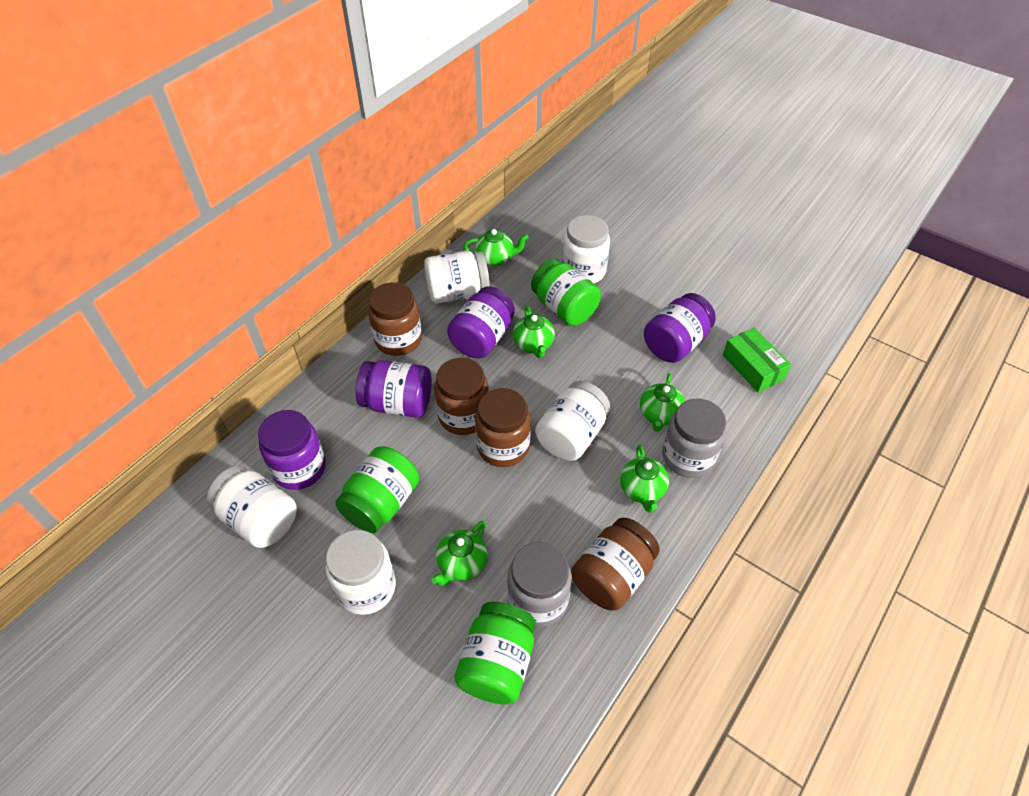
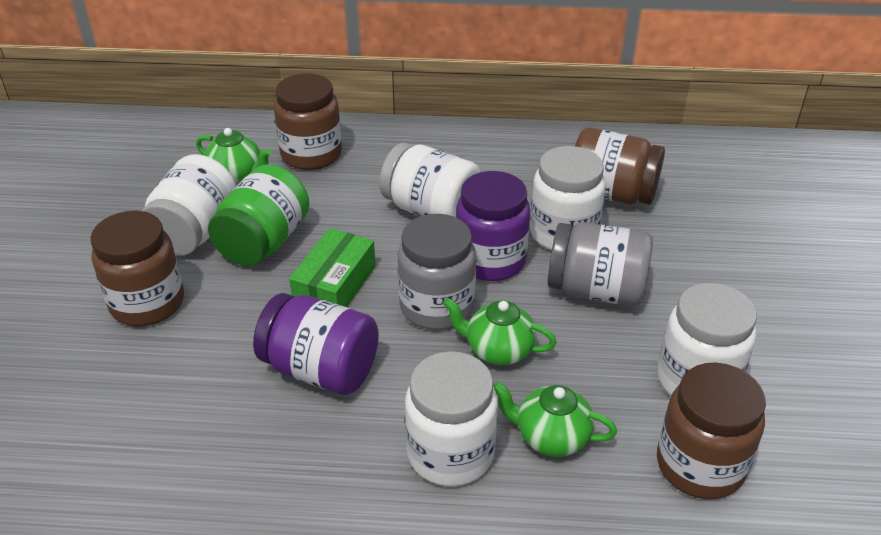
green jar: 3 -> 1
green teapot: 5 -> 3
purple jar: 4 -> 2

---

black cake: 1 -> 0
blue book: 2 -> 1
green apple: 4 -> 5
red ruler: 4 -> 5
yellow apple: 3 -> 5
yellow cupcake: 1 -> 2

Work to complete: Retype the records above, but only those lines that fall between the line containing "black cake: 1 -> 0" and the line containing "yellow cupcake: 1 -> 2", with both of those lines included, exactly as written.

Answer to this task:
black cake: 1 -> 0
blue book: 2 -> 1
green apple: 4 -> 5
red ruler: 4 -> 5
yellow apple: 3 -> 5
yellow cupcake: 1 -> 2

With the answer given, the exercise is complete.